WHAT NEEDS TO BE DONE = Would you copy the line that includes "(784, 335) = (402, 283): yellow" and every line that follows it, down to the last line of the listing below, exactly as they stand?

SUPPLIED INFORMATION =

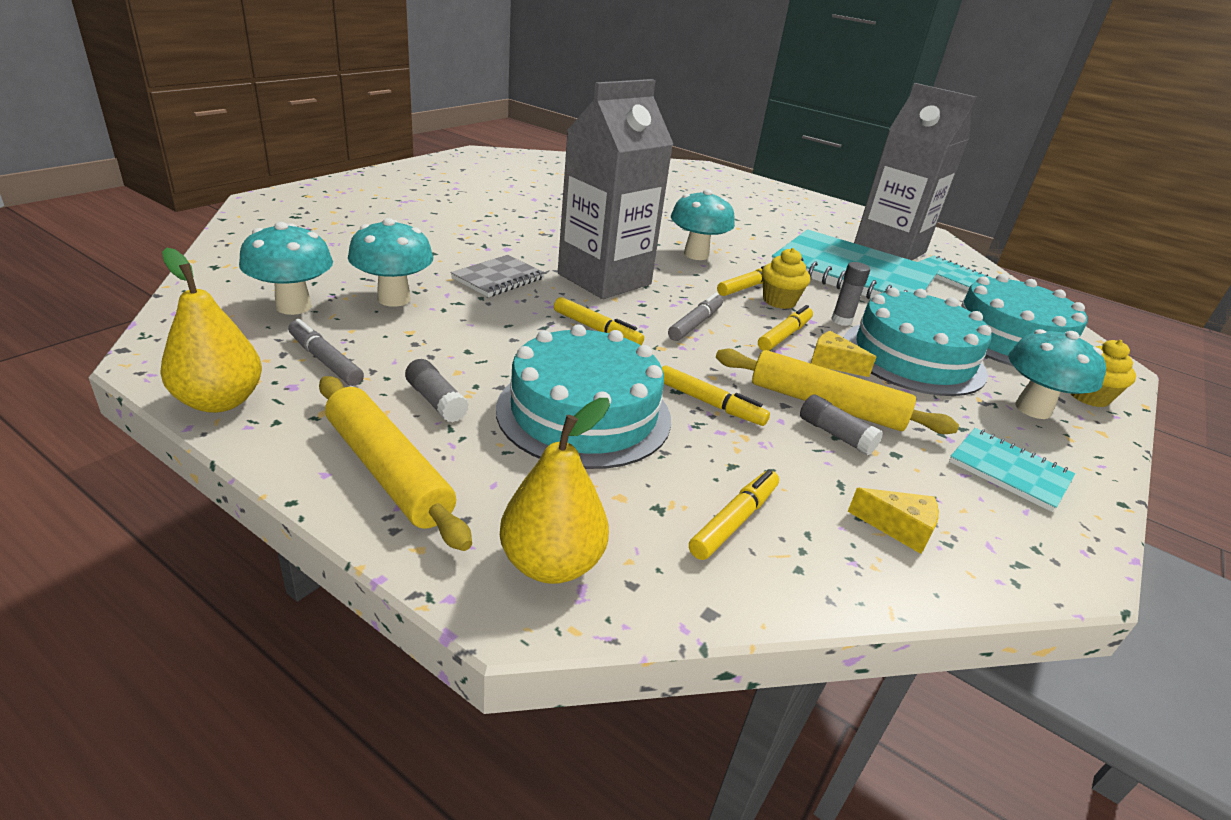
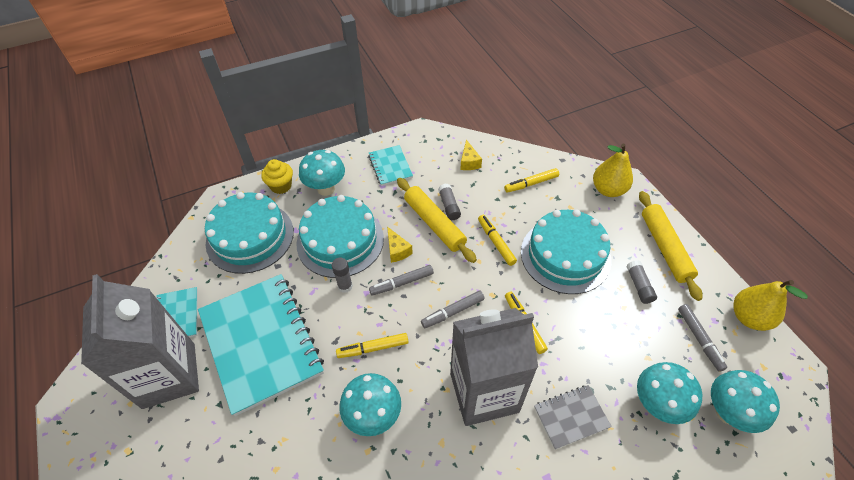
camera: 145 degrees left, 20 degrees up
(779, 301) = (367, 321): yellow cupcake -> none
(784, 335) = (402, 283): yellow marker -> grey marker
(898, 528) = (469, 162): yellow cheese -> yellow cheese turned 150 degrees counterclockwise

WRITTEN SOLUTION =
(784, 335) = (402, 283): yellow marker -> grey marker
(898, 528) = (469, 162): yellow cheese -> yellow cheese turned 150 degrees counterclockwise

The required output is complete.